Output only the lines below that start at the line containing "red brick G6 level 1 -> red brick D10 level 2" and end at the line containing "none -> cyan brick F4 level 2", with both ends kept.

Material shown: Begin

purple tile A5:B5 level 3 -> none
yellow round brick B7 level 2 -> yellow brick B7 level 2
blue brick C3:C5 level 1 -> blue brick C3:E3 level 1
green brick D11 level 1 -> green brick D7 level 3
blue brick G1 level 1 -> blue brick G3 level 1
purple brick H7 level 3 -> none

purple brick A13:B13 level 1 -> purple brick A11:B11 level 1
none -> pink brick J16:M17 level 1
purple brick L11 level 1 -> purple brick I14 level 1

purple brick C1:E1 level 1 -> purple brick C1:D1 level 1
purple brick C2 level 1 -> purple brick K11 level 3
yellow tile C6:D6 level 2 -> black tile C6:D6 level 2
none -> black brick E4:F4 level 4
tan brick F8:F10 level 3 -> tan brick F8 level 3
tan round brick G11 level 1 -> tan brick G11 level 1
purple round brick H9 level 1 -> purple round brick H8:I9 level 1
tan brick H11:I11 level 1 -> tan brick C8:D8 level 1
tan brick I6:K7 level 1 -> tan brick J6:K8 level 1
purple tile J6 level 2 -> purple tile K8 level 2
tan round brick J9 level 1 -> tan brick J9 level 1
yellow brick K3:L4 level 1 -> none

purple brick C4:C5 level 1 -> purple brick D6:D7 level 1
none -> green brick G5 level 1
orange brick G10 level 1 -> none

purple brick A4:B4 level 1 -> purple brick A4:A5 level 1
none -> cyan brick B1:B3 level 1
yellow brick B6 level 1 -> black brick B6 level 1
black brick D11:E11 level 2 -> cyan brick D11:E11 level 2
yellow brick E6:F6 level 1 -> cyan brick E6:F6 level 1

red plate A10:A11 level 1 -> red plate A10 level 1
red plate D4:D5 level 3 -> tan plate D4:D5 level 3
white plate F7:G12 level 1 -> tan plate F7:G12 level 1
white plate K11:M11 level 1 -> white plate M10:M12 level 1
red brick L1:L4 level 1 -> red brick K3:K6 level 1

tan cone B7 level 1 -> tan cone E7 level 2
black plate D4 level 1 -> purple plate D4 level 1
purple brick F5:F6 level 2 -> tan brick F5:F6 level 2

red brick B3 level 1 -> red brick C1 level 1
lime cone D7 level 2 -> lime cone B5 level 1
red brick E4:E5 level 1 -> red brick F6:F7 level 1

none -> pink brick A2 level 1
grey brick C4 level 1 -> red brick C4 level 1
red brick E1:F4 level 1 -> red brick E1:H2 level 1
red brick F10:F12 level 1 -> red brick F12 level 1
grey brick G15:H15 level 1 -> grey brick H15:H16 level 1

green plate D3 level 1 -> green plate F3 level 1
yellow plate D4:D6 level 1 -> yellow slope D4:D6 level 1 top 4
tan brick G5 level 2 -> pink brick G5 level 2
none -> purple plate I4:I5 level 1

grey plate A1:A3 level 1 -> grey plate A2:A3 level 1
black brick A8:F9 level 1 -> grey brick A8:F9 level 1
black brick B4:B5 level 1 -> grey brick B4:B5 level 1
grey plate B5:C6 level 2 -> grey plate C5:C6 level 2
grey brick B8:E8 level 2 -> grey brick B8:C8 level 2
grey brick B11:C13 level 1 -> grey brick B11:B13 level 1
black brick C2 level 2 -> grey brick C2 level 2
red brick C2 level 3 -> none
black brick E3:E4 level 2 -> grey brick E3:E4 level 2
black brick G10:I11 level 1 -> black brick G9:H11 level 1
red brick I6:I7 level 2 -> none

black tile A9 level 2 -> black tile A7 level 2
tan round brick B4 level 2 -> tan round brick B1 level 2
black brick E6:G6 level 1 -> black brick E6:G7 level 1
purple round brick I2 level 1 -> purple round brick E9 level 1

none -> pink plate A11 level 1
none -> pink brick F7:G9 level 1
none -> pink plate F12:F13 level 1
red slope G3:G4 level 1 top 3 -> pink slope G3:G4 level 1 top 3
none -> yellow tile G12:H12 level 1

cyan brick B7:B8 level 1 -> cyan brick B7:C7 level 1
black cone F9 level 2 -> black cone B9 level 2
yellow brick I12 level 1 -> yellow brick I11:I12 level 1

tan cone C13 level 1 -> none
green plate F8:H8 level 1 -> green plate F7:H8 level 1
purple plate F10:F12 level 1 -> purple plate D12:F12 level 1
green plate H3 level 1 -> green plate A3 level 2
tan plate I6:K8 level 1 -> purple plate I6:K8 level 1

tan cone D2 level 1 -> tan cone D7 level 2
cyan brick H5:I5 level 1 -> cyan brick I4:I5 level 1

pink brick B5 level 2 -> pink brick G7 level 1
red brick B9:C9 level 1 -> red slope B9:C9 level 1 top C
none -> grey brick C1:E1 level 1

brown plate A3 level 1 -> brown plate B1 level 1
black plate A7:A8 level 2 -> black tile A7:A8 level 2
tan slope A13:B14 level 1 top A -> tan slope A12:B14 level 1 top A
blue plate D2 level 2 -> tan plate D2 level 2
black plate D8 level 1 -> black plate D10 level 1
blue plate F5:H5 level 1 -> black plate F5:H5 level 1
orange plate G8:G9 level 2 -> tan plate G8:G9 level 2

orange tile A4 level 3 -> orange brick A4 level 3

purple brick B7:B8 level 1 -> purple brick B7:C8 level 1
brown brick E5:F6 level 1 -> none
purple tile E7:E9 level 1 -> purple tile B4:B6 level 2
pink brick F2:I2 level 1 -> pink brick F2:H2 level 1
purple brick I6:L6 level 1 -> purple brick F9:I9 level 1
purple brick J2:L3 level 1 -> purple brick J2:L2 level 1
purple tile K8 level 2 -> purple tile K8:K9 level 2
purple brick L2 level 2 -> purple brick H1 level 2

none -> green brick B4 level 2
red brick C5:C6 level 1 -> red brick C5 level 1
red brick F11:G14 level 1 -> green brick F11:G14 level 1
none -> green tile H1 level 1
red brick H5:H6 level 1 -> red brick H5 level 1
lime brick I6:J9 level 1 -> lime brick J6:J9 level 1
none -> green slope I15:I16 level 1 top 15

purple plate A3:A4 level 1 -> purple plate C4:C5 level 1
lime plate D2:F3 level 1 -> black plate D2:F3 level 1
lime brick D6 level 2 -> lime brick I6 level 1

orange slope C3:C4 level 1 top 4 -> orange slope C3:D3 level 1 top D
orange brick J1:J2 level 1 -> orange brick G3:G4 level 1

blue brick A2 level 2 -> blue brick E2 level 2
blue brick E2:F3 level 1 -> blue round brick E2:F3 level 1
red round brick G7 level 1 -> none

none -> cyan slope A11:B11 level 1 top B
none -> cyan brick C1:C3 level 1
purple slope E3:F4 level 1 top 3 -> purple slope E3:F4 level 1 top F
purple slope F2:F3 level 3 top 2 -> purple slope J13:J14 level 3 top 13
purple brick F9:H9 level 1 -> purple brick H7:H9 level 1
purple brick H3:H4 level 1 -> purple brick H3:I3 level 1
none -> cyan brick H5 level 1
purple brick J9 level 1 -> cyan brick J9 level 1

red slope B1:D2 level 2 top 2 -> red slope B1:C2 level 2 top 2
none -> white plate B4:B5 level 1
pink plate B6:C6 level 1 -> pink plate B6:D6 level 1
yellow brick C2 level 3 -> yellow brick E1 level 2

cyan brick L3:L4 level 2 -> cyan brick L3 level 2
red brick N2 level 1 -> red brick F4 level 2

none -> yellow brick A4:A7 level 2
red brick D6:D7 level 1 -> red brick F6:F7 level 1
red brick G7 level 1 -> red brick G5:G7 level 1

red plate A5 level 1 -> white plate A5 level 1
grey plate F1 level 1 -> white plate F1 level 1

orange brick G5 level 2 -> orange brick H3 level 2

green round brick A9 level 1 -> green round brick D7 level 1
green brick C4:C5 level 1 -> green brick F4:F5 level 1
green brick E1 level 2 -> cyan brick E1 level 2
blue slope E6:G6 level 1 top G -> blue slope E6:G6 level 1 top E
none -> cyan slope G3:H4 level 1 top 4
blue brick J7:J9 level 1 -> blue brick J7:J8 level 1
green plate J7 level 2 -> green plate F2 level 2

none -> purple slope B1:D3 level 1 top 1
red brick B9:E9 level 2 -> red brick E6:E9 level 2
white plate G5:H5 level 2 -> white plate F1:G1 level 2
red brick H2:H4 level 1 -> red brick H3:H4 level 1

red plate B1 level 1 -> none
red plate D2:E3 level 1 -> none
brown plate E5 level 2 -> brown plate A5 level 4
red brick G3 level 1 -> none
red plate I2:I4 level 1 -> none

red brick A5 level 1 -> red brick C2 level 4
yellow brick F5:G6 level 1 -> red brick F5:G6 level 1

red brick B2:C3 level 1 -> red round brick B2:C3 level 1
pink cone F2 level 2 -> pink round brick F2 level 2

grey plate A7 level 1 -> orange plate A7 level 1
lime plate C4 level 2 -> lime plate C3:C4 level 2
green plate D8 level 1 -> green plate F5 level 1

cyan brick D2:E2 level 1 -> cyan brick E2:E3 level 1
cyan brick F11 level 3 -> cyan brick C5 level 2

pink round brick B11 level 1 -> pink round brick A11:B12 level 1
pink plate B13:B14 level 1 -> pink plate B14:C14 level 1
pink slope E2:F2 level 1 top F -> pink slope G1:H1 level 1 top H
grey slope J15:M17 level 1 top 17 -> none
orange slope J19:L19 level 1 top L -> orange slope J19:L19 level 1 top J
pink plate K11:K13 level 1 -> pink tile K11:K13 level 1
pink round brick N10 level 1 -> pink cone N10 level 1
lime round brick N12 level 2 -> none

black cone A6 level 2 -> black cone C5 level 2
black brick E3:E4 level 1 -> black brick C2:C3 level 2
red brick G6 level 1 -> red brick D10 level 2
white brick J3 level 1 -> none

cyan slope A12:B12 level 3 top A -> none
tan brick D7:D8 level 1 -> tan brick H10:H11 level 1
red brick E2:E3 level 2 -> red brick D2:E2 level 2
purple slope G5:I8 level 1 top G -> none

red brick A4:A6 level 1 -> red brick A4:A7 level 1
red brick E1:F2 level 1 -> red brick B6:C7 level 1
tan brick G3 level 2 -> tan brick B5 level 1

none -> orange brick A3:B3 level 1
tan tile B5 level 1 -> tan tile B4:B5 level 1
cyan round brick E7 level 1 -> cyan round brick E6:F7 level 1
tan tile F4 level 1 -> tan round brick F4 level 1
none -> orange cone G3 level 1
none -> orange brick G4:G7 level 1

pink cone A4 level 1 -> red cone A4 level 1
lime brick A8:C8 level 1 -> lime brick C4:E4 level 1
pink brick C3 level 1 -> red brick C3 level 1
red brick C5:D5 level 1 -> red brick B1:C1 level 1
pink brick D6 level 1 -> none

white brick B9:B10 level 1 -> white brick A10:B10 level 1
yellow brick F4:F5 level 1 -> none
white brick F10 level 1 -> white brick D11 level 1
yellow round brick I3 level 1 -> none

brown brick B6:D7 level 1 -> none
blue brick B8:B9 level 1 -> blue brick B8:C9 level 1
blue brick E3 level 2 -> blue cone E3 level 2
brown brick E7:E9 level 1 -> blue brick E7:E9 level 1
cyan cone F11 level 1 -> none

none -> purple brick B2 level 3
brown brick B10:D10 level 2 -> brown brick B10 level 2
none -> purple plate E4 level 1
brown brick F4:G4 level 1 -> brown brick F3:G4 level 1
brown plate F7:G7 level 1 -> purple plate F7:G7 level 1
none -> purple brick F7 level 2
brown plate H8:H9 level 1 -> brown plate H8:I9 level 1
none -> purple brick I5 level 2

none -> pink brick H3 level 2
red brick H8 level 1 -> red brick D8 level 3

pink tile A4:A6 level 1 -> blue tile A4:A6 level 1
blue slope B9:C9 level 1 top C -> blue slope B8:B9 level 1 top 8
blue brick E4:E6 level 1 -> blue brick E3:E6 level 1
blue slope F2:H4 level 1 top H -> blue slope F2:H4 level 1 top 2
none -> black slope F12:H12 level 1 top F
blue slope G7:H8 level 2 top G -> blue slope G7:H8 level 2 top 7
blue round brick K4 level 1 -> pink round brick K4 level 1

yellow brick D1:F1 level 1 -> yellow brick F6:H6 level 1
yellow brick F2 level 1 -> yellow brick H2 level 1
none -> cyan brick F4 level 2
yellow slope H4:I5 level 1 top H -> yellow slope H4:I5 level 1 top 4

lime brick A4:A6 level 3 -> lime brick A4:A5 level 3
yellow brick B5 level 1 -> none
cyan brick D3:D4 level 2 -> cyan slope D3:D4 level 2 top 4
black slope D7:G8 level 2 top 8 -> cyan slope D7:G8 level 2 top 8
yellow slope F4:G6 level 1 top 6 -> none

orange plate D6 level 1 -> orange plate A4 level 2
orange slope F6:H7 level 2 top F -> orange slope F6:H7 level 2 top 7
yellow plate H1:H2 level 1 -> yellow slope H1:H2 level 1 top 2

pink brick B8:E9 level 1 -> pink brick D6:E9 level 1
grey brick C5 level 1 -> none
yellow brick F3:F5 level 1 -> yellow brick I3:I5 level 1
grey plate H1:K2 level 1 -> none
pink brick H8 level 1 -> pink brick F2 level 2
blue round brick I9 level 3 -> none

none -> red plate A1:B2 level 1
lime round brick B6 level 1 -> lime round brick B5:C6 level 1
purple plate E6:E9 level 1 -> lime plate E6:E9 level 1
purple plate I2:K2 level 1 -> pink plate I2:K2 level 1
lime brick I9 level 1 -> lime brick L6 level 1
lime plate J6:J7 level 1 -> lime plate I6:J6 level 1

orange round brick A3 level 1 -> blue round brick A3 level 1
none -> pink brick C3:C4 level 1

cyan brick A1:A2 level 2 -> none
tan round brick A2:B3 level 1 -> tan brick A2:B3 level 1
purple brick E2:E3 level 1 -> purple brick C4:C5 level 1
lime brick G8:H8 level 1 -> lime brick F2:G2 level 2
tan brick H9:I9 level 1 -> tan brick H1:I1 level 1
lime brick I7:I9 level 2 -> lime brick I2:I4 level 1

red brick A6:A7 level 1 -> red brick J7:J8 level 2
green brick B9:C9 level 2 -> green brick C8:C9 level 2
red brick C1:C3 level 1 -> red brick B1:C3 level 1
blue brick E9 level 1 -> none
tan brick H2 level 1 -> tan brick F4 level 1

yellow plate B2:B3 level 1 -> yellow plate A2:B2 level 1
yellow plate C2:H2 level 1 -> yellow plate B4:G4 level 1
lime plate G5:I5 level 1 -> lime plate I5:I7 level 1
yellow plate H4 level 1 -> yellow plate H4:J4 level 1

Material shown: End

__Output of the task__.
red brick G6 level 1 -> red brick D10 level 2
white brick J3 level 1 -> none

cyan slope A12:B12 level 3 top A -> none
tan brick D7:D8 level 1 -> tan brick H10:H11 level 1
red brick E2:E3 level 2 -> red brick D2:E2 level 2
purple slope G5:I8 level 1 top G -> none

red brick A4:A6 level 1 -> red brick A4:A7 level 1
red brick E1:F2 level 1 -> red brick B6:C7 level 1
tan brick G3 level 2 -> tan brick B5 level 1

none -> orange brick A3:B3 level 1
tan tile B5 level 1 -> tan tile B4:B5 level 1
cyan round brick E7 level 1 -> cyan round brick E6:F7 level 1
tan tile F4 level 1 -> tan round brick F4 level 1
none -> orange cone G3 level 1
none -> orange brick G4:G7 level 1

pink cone A4 level 1 -> red cone A4 level 1
lime brick A8:C8 level 1 -> lime brick C4:E4 level 1
pink brick C3 level 1 -> red brick C3 level 1
red brick C5:D5 level 1 -> red brick B1:C1 level 1
pink brick D6 level 1 -> none

white brick B9:B10 level 1 -> white brick A10:B10 level 1
yellow brick F4:F5 level 1 -> none
white brick F10 level 1 -> white brick D11 level 1
yellow round brick I3 level 1 -> none

brown brick B6:D7 level 1 -> none
blue brick B8:B9 level 1 -> blue brick B8:C9 level 1
blue brick E3 level 2 -> blue cone E3 level 2
brown brick E7:E9 level 1 -> blue brick E7:E9 level 1
cyan cone F11 level 1 -> none

none -> purple brick B2 level 3
brown brick B10:D10 level 2 -> brown brick B10 level 2
none -> purple plate E4 level 1
brown brick F4:G4 level 1 -> brown brick F3:G4 level 1
brown plate F7:G7 level 1 -> purple plate F7:G7 level 1
none -> purple brick F7 level 2
brown plate H8:H9 level 1 -> brown plate H8:I9 level 1
none -> purple brick I5 level 2

none -> pink brick H3 level 2
red brick H8 level 1 -> red brick D8 level 3

pink tile A4:A6 level 1 -> blue tile A4:A6 level 1
blue slope B9:C9 level 1 top C -> blue slope B8:B9 level 1 top 8
blue brick E4:E6 level 1 -> blue brick E3:E6 level 1
blue slope F2:H4 level 1 top H -> blue slope F2:H4 level 1 top 2
none -> black slope F12:H12 level 1 top F
blue slope G7:H8 level 2 top G -> blue slope G7:H8 level 2 top 7
blue round brick K4 level 1 -> pink round brick K4 level 1

yellow brick D1:F1 level 1 -> yellow brick F6:H6 level 1
yellow brick F2 level 1 -> yellow brick H2 level 1
none -> cyan brick F4 level 2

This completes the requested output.